**About this task:**
How many of the lines below contain "yellow"? Answer with that number alone.

**Working data:**

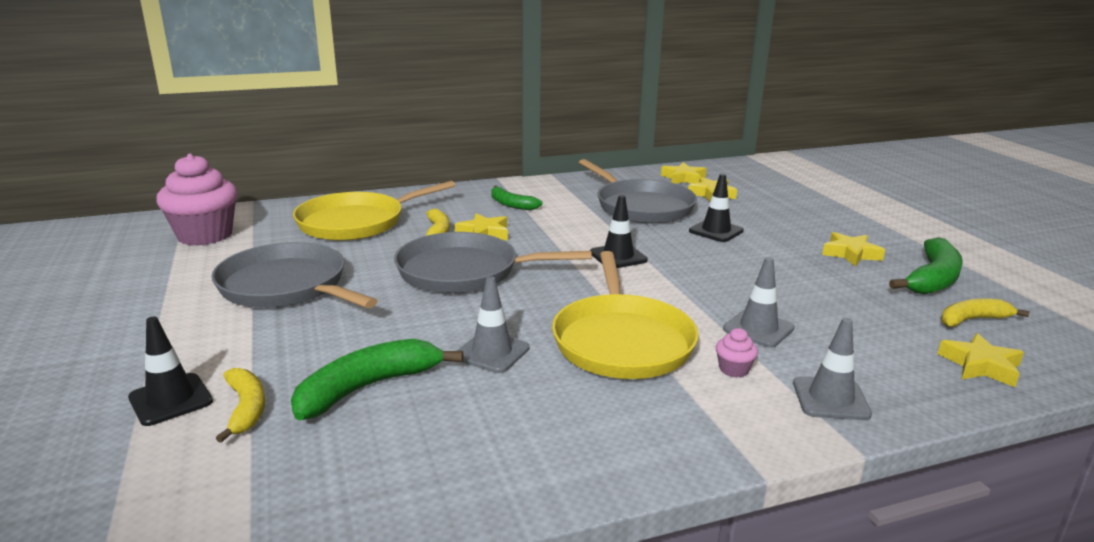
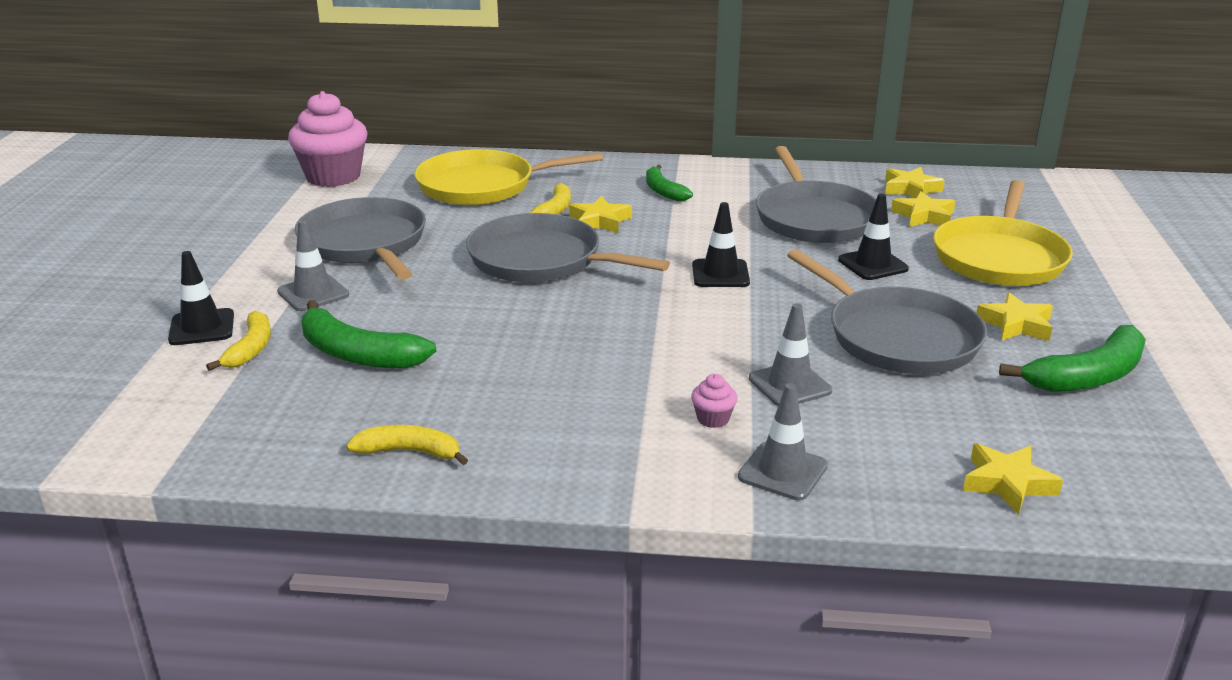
camera: 25 degrees right, 5 degrees up
green banana [291,339,463,420] -> green banana turned 135 degrees counterclockwise [301,300,436,368]
grey traffic cone [457,276,529,373] -> grey traffic cone moved to [277,220,349,311]
yellow pan [552,251,699,379] -> yellow pan moved to [933,180,1073,286]
yellow banana [941,299,1029,327] -> yellow banana moved to [346,425,468,465]
none -> grey pan [787,249,987,374]

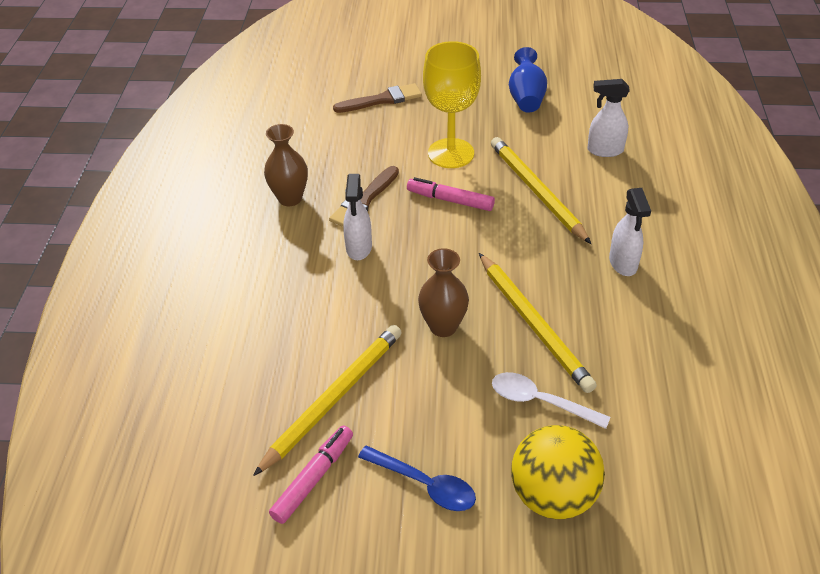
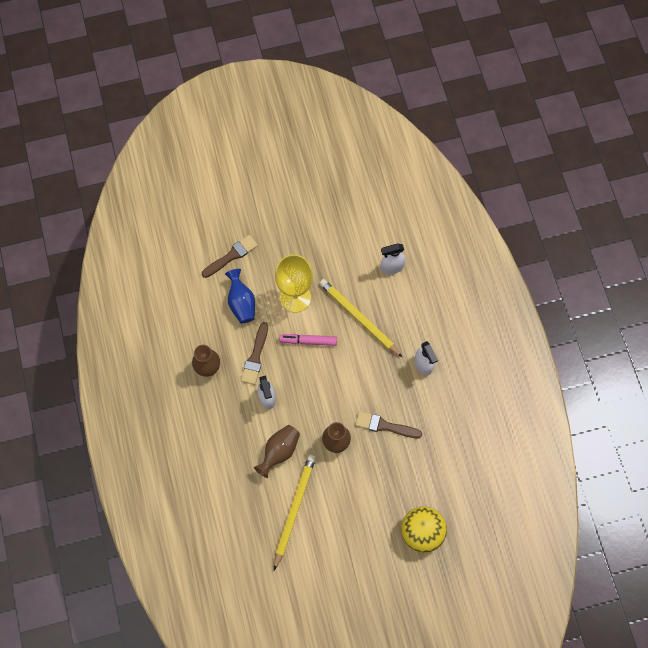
camera: 20 degrees left, 25 degrees up
pink marker [269,425,353,524] -> none
blue spoon [358,446,476,511] -> none
yellow pencil [479,253,597,393] -> brown brush [355,411,422,438]
white spoon [492,372,610,429] -> none
blue vase [509,47,547,113] -> blue vase moved to [225,269,255,323]
none -> brown vase [254,425,300,478]

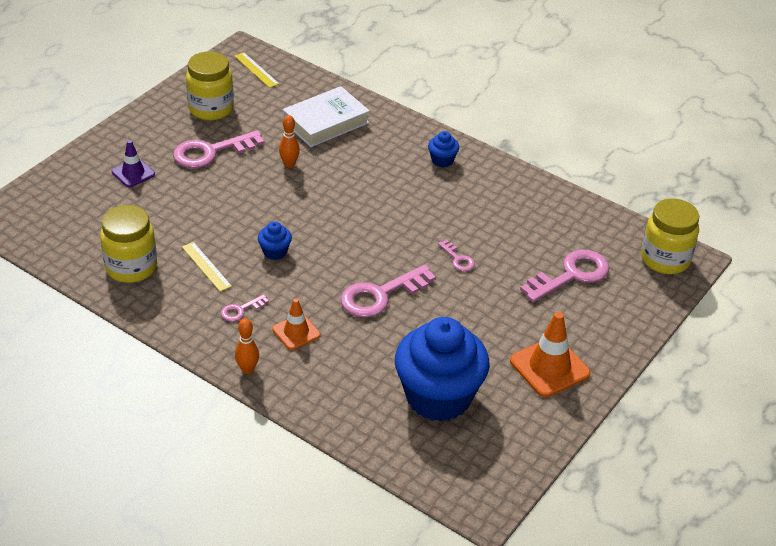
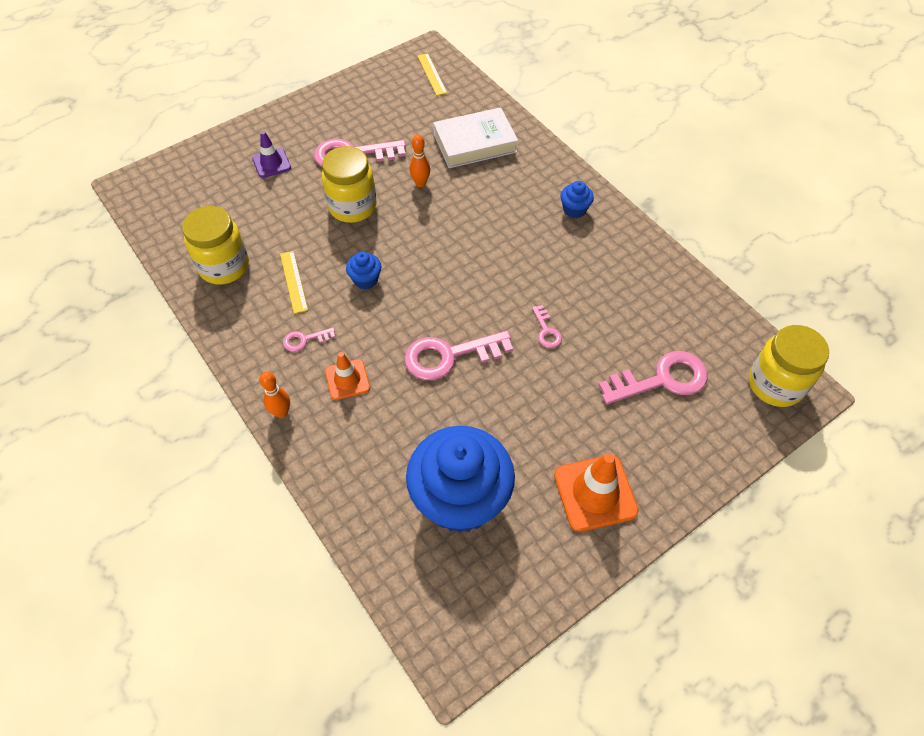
camera: 20 degrees right, 15 degrees up
yellow jar [186,51,234,120] -> yellow jar moved to [322,146,377,223]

**Task result:**
4